* [Exercise aim] Search the records for the string "none" and copy every line in which it appears.

━━━━━ Given records ━━━━━

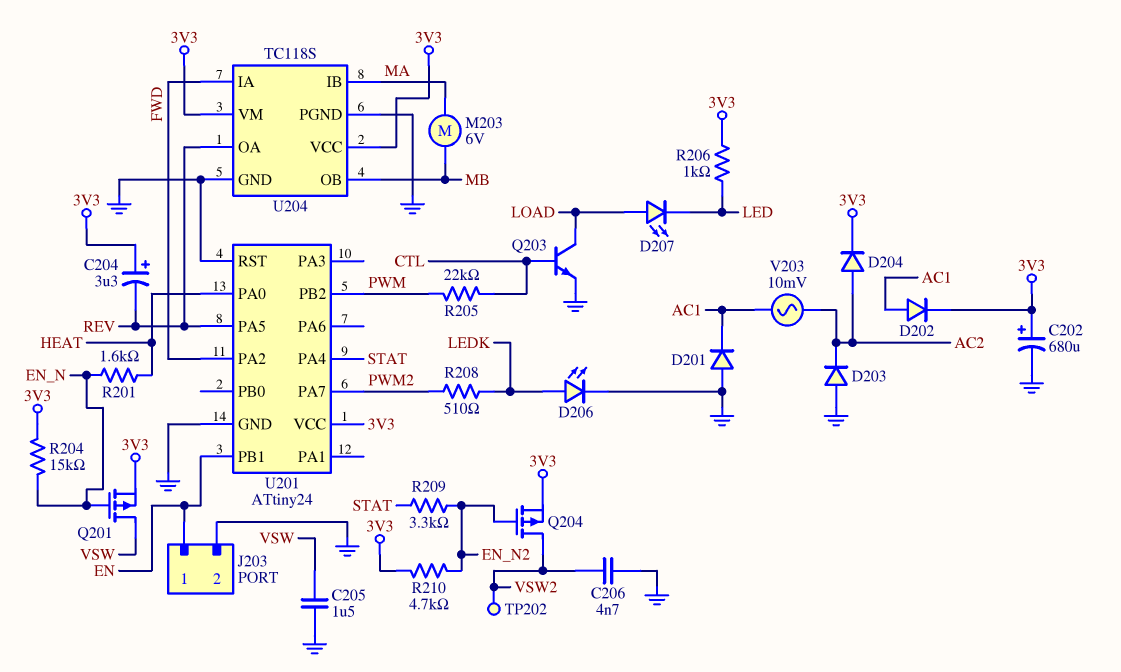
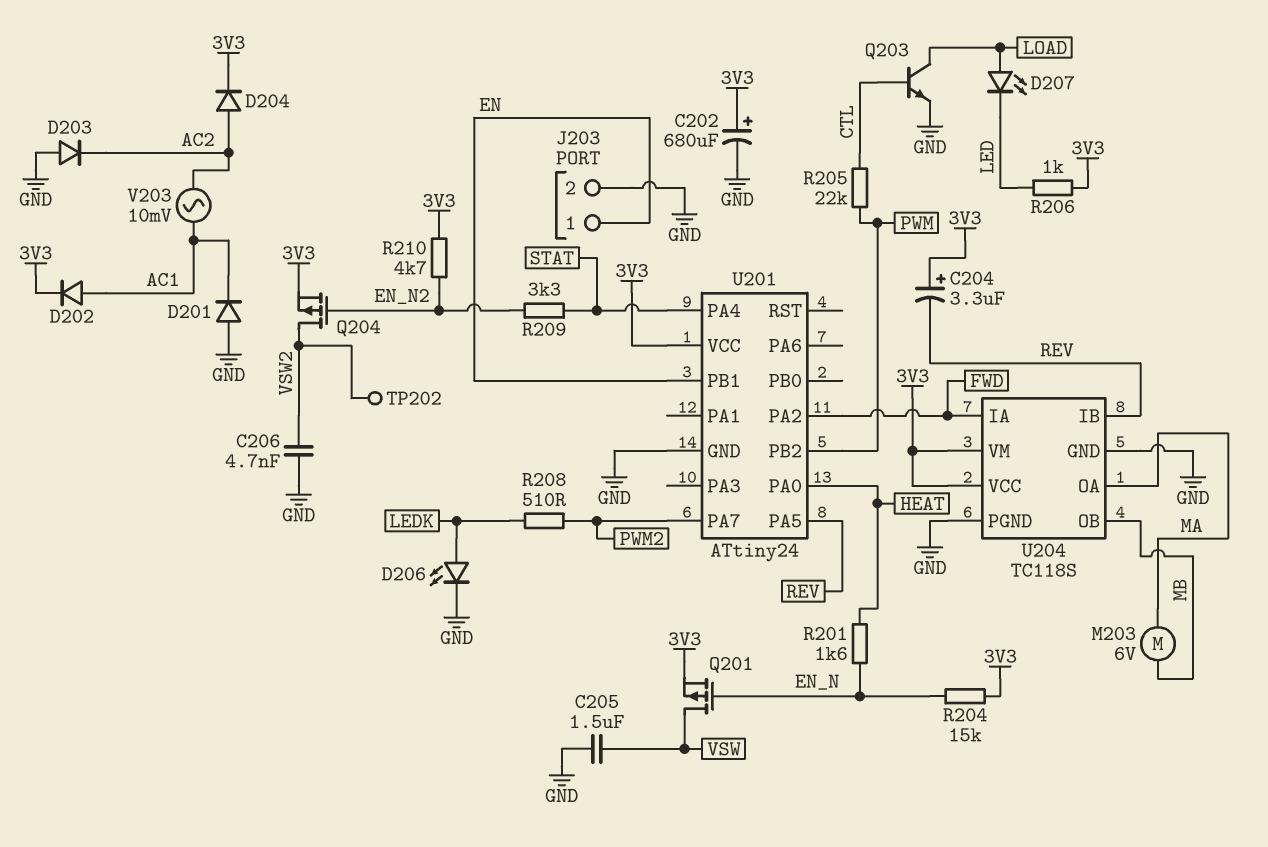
U201 pin RST: GND -> none
U204 pin IB: MA -> REV
U204 pin OA: REV -> MA

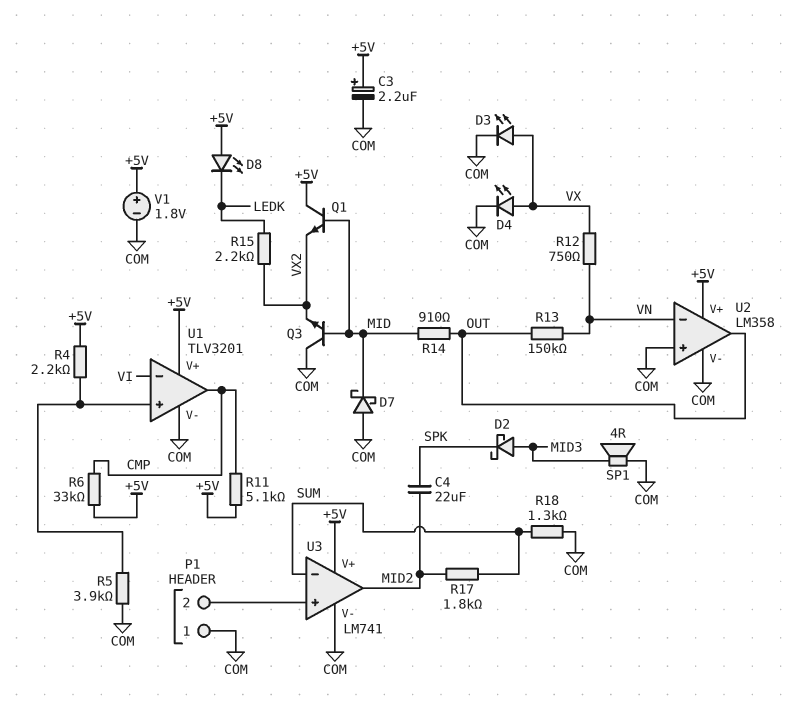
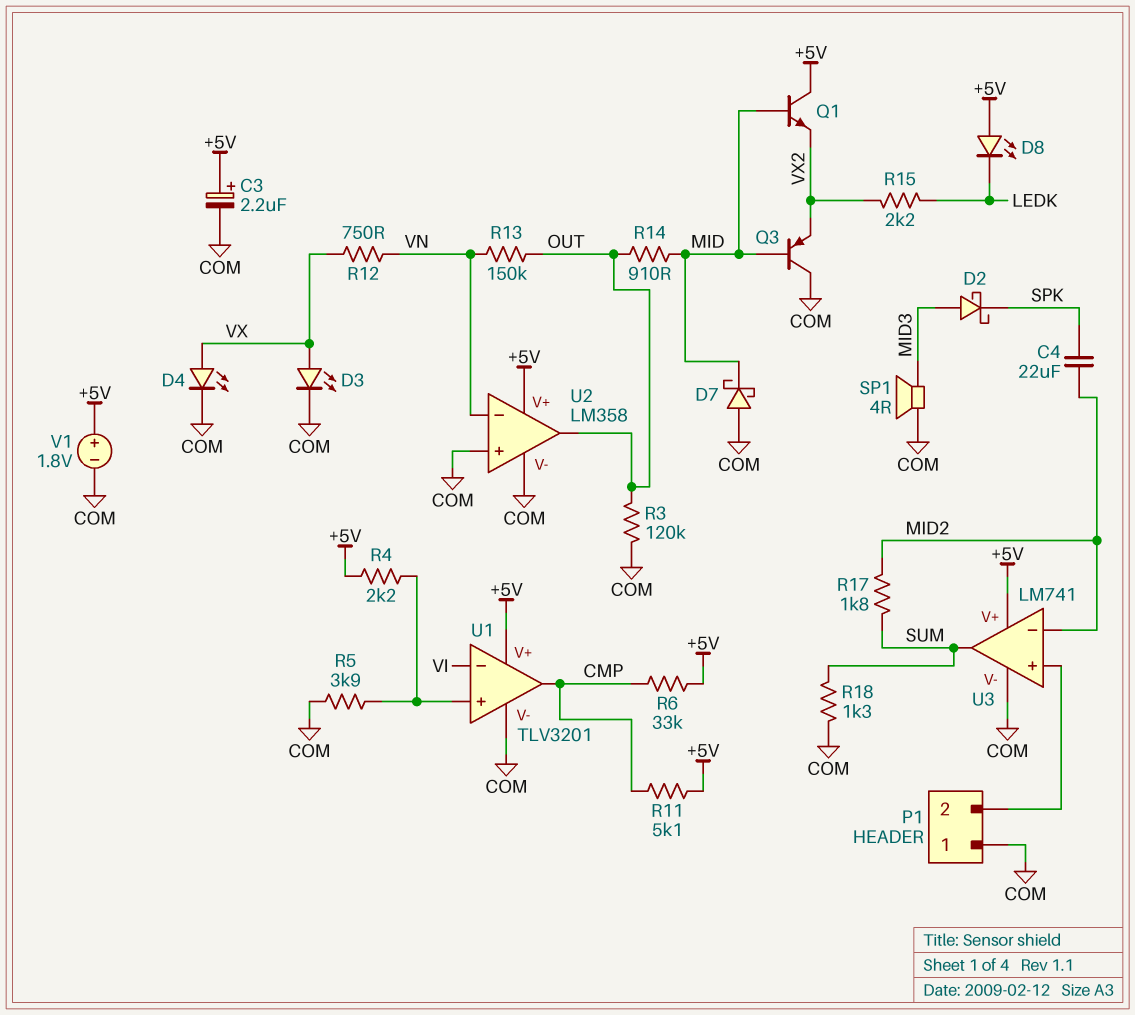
Q3: NPN (B MID, C COM, E VX2) -> PNP (B MID, C COM, E VX2)
R3: none -> 120k (COM, OUT)
U3 pin in-: SUM -> MID2
U3 pin out: MID2 -> SUM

━━━━━

* [Finished task]
U201 pin RST: GND -> none
R3: none -> 120k (COM, OUT)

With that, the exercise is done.